# [Task prompt]
Search the listing below for the string "écrou" and show each line that contains it.

# [Material for this exercise]
BEGIN

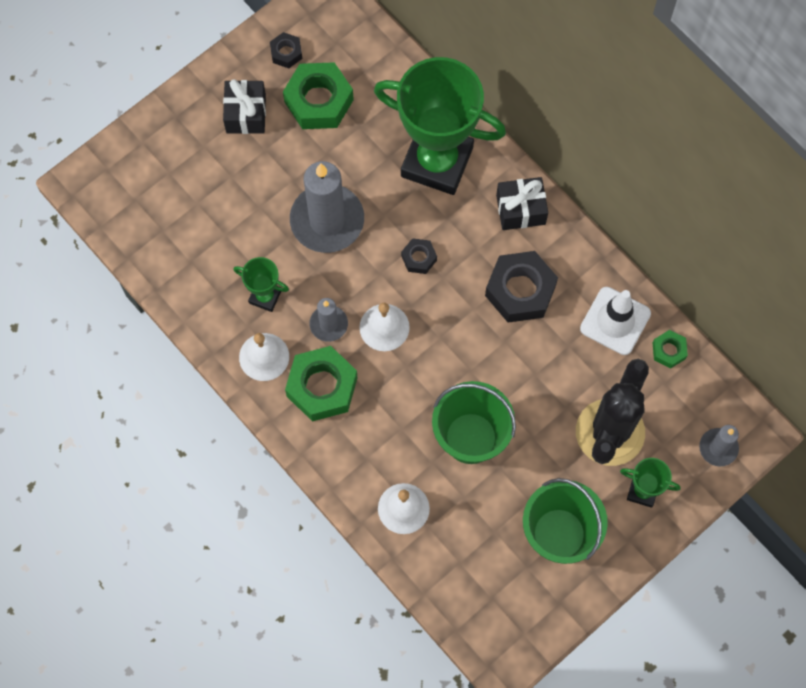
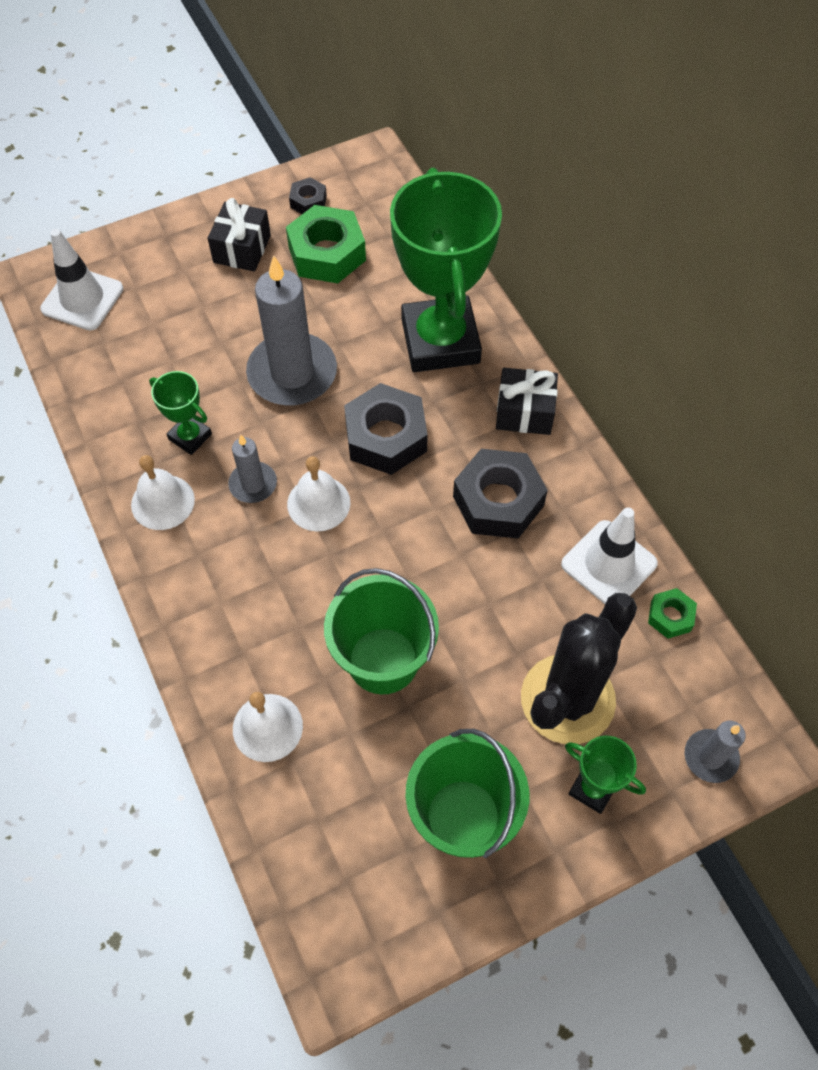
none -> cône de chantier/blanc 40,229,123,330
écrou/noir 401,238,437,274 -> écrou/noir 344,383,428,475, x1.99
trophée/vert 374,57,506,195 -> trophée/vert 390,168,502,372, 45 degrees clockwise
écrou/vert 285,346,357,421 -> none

END
BEGIN

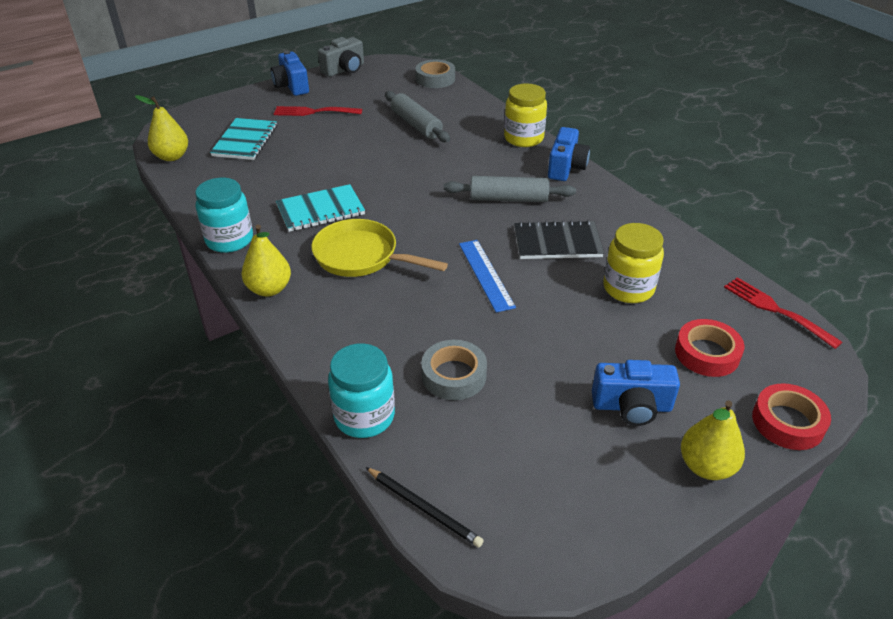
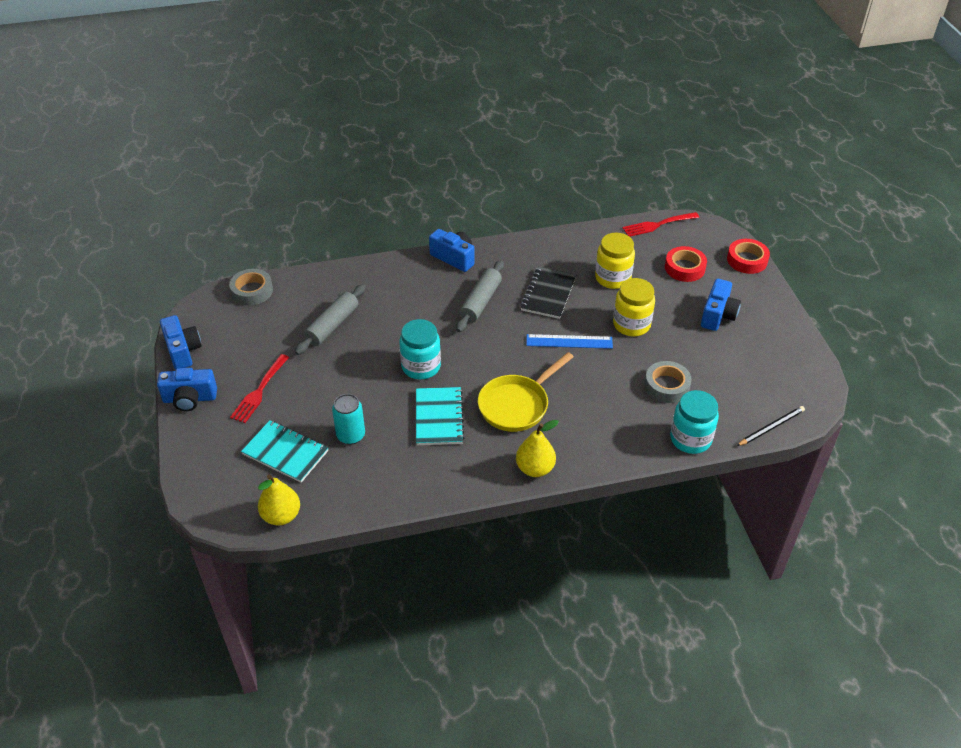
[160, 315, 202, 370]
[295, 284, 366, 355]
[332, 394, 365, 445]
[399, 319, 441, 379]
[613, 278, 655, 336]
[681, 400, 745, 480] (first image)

END

# [Answer to the problem]
écrou/noir 401,238,437,274 -> écrou/noir 344,383,428,475, x1.99
écrou/vert 285,346,357,421 -> none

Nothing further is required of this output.